* [PROVIDED INFORMATION]:

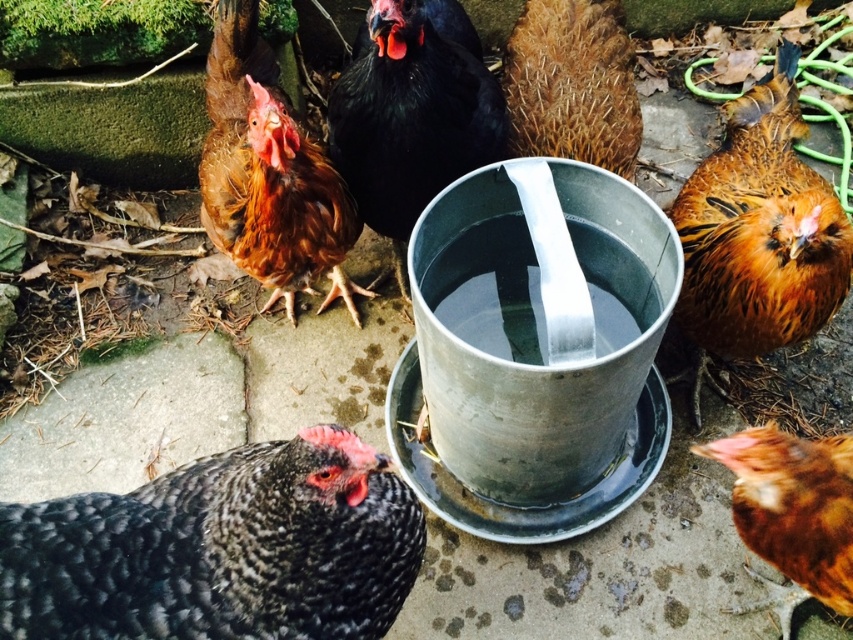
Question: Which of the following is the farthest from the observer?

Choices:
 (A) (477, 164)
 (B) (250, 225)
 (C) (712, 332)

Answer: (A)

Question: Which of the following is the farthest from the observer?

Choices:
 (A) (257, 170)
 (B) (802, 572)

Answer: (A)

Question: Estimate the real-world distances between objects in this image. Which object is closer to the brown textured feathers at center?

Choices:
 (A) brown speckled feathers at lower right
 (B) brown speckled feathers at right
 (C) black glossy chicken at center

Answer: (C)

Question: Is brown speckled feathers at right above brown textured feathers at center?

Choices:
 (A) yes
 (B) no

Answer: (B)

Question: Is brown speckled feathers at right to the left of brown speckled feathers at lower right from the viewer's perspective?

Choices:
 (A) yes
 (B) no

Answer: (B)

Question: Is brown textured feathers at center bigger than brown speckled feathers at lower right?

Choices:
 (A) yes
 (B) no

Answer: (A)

* [WHAT YOU ARE ASKED TO DO]: Arrange the lines above as a Markdown table with the columns Row and Text, numbering each row and placing one line per row. Omit blank lines and leave out the picture.

* [REPLY]:
| Row | Text |
|---|---|
| 1 | Question: Which of the following is the farthest from the observer? |
| 2 | Choices: |
| 3 |  (A) (477, 164) |
| 4 |  (B) (250, 225) |
| 5 |  (C) (712, 332) |
| 6 | Answer: (A) |
| 7 | Question: Which of the following is the farthest from the observer? |
| 8 | Choices: |
| 9 |  (A) (257, 170) |
| 10 |  (B) (802, 572) |
| 11 | Answer: (A) |
| 12 | Question: Estimate the real-world distances between objects in this image. Which object is closer to the brown textured feathers at center? |
| 13 | Choices: |
| 14 |  (A) brown speckled feathers at lower right |
| 15 |  (B) brown speckled feathers at right |
| 16 |  (C) black glossy chicken at center |
| 17 | Answer: (C) |
| 18 | Question: Is brown speckled feathers at right above brown textured feathers at center? |
| 19 | Choices: |
| 20 |  (A) yes |
| 21 |  (B) no |
| 22 | Answer: (B) |
| 23 | Question: Is brown speckled feathers at right to the left of brown speckled feathers at lower right from the viewer's perspective? |
| 24 | Choices: |
| 25 |  (A) yes |
| 26 |  (B) no |
| 27 | Answer: (B) |
| 28 | Question: Is brown textured feathers at center bigger than brown speckled feathers at lower right? |
| 29 | Choices: |
| 30 |  (A) yes |
| 31 |  (B) no |
| 32 | Answer: (A) |